• [Task requirements]: Take the entries below and print only the lines from the one with "camera: 20 degrees right, 15 degrees down" through the one with "(599, 439) = (779, 303): yellow", exactly as they stand, both ends included.

• [Data to examine]:

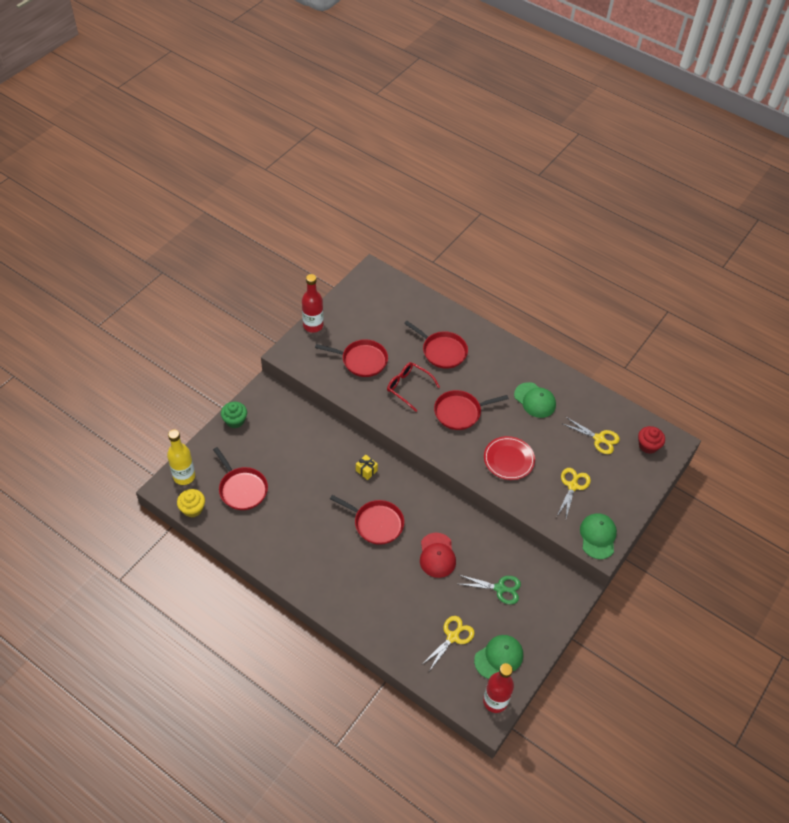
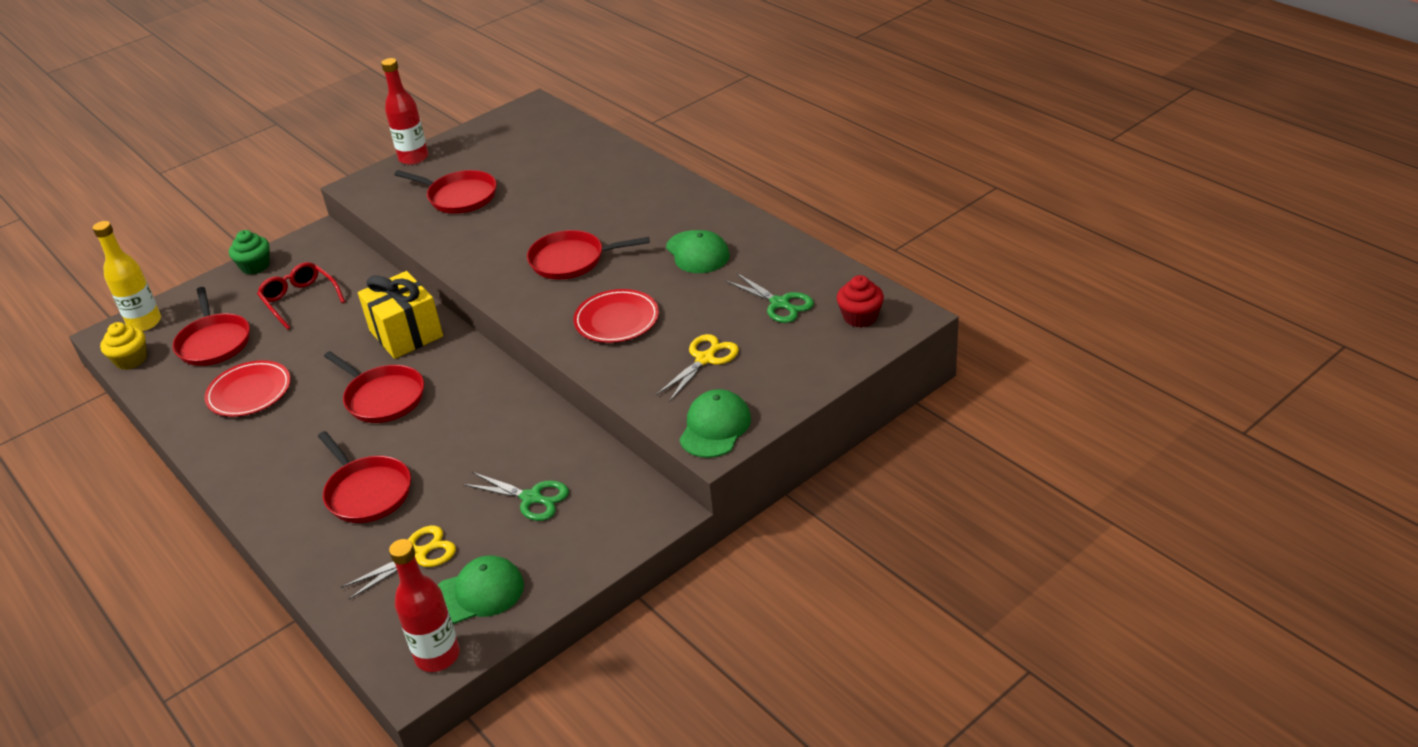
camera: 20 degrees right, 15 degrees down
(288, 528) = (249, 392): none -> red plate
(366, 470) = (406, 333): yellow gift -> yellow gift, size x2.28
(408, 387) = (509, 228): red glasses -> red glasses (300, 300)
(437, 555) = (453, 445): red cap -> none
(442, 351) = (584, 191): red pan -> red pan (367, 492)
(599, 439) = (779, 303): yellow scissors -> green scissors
---
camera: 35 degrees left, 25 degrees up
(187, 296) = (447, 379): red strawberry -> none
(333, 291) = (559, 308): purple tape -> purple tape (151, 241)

• [Task solution]:
camera: 20 degrees right, 15 degrees down
(288, 528) = (249, 392): none -> red plate
(366, 470) = (406, 333): yellow gift -> yellow gift, size x2.28
(408, 387) = (509, 228): red glasses -> red glasses (300, 300)
(437, 555) = (453, 445): red cap -> none
(442, 351) = (584, 191): red pan -> red pan (367, 492)
(599, 439) = (779, 303): yellow scissors -> green scissors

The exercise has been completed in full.